Lines with the string "yellow" must each be copied from the listing.

Recorded data
· · · · ·
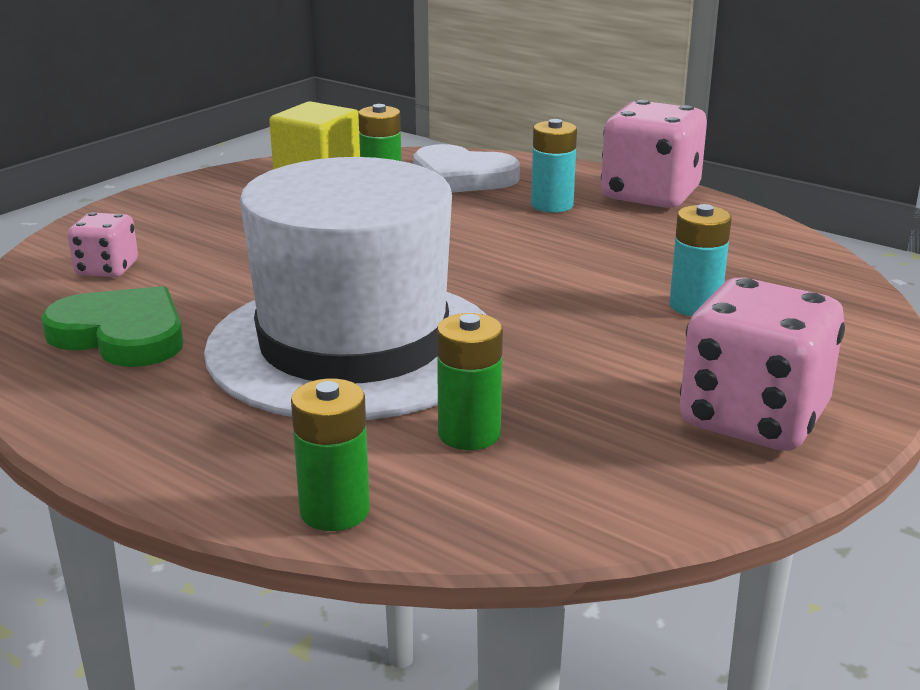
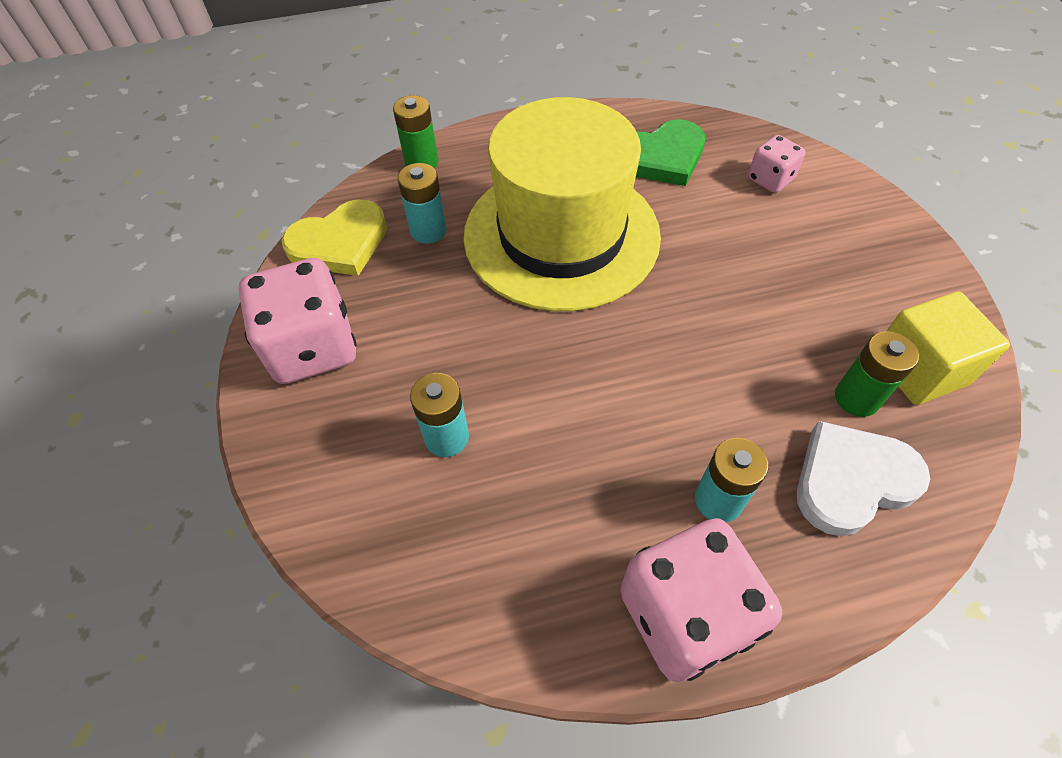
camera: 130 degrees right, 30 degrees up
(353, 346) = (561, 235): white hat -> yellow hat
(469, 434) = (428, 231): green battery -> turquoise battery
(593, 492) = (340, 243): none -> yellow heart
· · · · ·
Task output
(353, 346) = (561, 235): white hat -> yellow hat
(593, 492) = (340, 243): none -> yellow heart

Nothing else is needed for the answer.